┌─ THE DATA

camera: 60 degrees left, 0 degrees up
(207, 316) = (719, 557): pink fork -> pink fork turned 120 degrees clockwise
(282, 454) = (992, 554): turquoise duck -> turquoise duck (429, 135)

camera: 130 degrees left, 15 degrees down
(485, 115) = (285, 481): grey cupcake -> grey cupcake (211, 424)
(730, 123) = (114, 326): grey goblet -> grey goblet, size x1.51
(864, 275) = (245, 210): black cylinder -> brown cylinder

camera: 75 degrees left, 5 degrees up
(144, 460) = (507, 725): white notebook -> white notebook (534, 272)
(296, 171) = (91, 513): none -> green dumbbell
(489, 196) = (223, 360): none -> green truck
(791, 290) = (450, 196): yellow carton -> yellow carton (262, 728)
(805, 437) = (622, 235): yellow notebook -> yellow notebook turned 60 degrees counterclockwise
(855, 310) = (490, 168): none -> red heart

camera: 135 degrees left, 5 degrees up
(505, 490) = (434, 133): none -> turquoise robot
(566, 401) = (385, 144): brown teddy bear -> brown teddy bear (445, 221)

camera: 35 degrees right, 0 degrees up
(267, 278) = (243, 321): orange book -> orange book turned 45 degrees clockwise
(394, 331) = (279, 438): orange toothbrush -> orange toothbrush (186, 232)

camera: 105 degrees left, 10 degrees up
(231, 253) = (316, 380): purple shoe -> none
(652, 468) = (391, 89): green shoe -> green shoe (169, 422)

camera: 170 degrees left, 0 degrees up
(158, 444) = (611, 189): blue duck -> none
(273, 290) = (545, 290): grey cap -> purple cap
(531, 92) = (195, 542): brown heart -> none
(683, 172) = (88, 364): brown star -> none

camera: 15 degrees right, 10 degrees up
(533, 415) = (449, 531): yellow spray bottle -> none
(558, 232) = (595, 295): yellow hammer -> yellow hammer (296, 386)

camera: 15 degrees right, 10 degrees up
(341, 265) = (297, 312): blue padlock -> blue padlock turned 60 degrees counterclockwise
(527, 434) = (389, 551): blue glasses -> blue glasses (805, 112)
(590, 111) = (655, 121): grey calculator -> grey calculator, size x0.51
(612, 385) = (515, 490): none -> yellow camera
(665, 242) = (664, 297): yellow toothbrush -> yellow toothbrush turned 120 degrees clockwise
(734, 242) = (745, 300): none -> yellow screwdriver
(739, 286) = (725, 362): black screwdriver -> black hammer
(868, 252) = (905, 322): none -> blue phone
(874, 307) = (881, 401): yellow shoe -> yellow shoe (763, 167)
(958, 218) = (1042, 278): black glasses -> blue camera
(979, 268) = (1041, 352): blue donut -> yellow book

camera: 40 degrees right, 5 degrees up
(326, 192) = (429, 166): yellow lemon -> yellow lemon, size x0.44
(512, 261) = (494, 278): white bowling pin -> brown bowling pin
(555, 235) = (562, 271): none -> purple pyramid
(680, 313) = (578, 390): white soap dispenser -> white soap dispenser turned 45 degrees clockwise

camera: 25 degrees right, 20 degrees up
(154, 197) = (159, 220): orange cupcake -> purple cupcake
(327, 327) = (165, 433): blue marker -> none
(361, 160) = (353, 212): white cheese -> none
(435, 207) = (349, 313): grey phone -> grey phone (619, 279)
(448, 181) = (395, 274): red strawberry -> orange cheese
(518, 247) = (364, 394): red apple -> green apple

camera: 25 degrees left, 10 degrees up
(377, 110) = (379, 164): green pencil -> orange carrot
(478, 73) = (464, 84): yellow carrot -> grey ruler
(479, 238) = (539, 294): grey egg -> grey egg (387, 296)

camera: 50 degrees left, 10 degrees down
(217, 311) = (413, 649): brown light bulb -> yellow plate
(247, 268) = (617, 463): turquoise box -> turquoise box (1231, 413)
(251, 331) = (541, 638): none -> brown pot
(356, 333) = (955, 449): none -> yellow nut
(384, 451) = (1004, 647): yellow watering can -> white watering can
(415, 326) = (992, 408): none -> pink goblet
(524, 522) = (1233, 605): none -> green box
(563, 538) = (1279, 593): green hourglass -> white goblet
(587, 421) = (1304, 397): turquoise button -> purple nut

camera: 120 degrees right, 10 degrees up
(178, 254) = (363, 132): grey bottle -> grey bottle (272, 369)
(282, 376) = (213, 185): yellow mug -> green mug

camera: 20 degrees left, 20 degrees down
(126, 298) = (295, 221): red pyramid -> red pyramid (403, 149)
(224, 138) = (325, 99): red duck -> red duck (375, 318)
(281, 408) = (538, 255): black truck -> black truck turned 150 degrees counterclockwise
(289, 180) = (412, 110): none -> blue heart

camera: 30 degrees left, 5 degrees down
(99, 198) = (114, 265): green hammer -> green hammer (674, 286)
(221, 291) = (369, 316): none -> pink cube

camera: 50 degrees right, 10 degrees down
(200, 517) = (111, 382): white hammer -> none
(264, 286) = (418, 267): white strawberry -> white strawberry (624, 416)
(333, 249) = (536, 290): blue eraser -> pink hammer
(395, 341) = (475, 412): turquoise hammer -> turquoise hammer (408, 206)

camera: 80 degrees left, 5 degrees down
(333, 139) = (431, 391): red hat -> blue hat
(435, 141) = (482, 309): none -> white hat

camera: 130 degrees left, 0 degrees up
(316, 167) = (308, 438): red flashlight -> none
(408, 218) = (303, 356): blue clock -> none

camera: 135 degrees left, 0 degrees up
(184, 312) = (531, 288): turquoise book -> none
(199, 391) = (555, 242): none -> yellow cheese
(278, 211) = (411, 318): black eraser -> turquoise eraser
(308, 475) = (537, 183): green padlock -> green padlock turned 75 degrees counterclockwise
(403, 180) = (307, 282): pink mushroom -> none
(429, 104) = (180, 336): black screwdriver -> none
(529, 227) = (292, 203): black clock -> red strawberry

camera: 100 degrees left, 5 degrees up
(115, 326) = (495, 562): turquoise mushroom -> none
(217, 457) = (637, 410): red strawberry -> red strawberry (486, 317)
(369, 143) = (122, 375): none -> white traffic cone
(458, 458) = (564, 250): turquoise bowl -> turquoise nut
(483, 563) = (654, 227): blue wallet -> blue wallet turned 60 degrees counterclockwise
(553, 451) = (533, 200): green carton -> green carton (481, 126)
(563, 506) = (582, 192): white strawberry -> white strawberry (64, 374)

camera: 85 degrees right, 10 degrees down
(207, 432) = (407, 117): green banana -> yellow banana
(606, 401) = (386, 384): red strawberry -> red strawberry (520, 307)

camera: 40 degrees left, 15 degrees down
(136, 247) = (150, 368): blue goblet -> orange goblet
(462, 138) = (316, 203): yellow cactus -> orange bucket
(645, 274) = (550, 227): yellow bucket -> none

└─

INSTRUCTIONS TO FOLLOW:
Retype only the stretch of lines above starting at the one with "(478, 73) = (464, 84): yellow" and stopping at the one with "(281, 408) = (538, 255): black", exactly as written, with both kept.

EXERCISE OUTPUT:
(478, 73) = (464, 84): yellow carrot -> grey ruler
(479, 238) = (539, 294): grey egg -> grey egg (387, 296)

camera: 50 degrees left, 10 degrees down
(217, 311) = (413, 649): brown light bulb -> yellow plate
(247, 268) = (617, 463): turquoise box -> turquoise box (1231, 413)
(251, 331) = (541, 638): none -> brown pot
(356, 333) = (955, 449): none -> yellow nut
(384, 451) = (1004, 647): yellow watering can -> white watering can
(415, 326) = (992, 408): none -> pink goblet
(524, 522) = (1233, 605): none -> green box
(563, 538) = (1279, 593): green hourglass -> white goblet
(587, 421) = (1304, 397): turquoise button -> purple nut

camera: 120 degrees right, 10 degrees up
(178, 254) = (363, 132): grey bottle -> grey bottle (272, 369)
(282, 376) = (213, 185): yellow mug -> green mug

camera: 20 degrees left, 20 degrees down
(126, 298) = (295, 221): red pyramid -> red pyramid (403, 149)
(224, 138) = (325, 99): red duck -> red duck (375, 318)
(281, 408) = (538, 255): black truck -> black truck turned 150 degrees counterclockwise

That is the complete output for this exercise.